WORK REQUIRED:
Set down exactly the lines below, starting at the one that contains "black brick C2:D2" and ending at the one that contains "orange brick H5", with both of those lines included and nothing else.

GIVEN INFORMATION:
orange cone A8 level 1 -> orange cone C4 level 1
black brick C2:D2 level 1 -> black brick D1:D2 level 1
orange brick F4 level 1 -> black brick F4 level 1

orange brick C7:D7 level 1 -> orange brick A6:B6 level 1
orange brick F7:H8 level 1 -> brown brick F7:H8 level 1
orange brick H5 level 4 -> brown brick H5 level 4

--

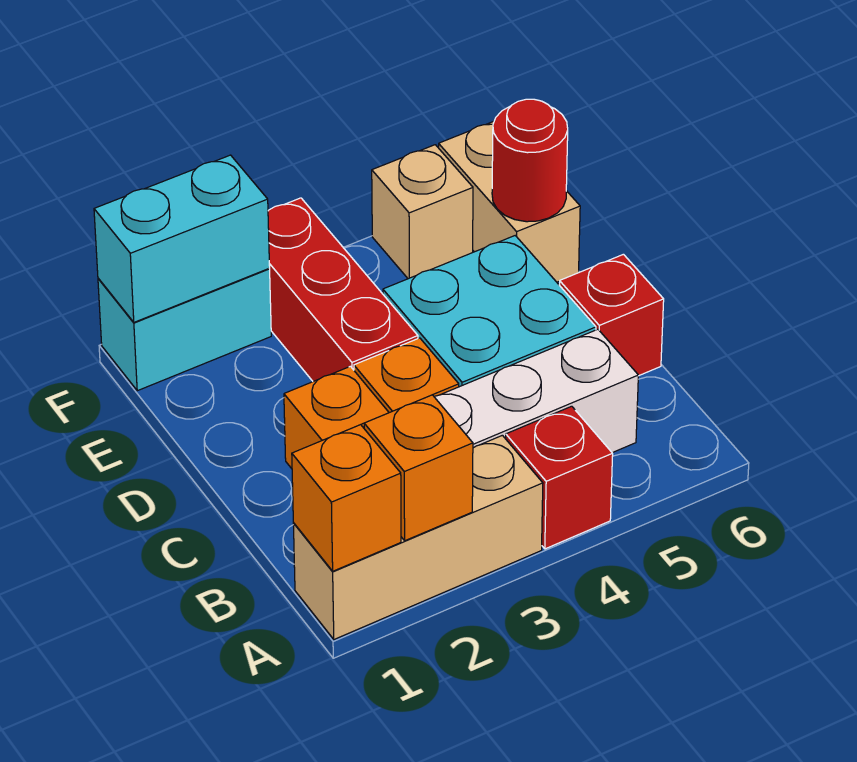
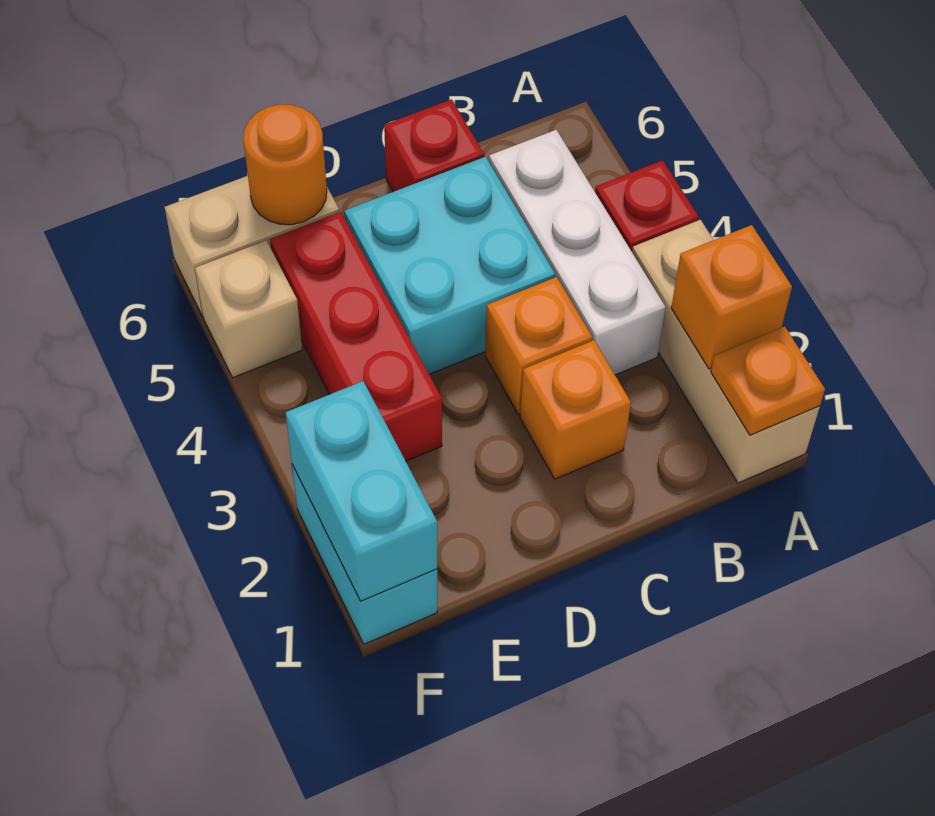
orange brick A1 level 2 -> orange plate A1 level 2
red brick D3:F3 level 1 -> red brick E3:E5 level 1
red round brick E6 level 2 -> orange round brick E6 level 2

--

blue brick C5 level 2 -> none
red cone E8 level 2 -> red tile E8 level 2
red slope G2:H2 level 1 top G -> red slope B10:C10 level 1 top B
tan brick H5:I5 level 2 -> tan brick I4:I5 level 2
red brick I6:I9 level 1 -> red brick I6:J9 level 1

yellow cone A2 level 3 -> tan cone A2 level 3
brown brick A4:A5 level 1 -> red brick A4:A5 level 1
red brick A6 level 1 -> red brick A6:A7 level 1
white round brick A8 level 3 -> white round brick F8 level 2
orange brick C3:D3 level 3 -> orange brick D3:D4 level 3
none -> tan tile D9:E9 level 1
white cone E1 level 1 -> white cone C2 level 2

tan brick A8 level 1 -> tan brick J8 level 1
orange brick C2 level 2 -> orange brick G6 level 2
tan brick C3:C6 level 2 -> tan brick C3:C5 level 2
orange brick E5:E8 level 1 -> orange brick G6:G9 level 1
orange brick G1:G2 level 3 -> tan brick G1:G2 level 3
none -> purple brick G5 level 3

SOLVED PROBLEM:
black brick C2:D2 level 1 -> black brick D1:D2 level 1
orange brick F4 level 1 -> black brick F4 level 1

orange brick C7:D7 level 1 -> orange brick A6:B6 level 1
orange brick F7:H8 level 1 -> brown brick F7:H8 level 1
orange brick H5 level 4 -> brown brick H5 level 4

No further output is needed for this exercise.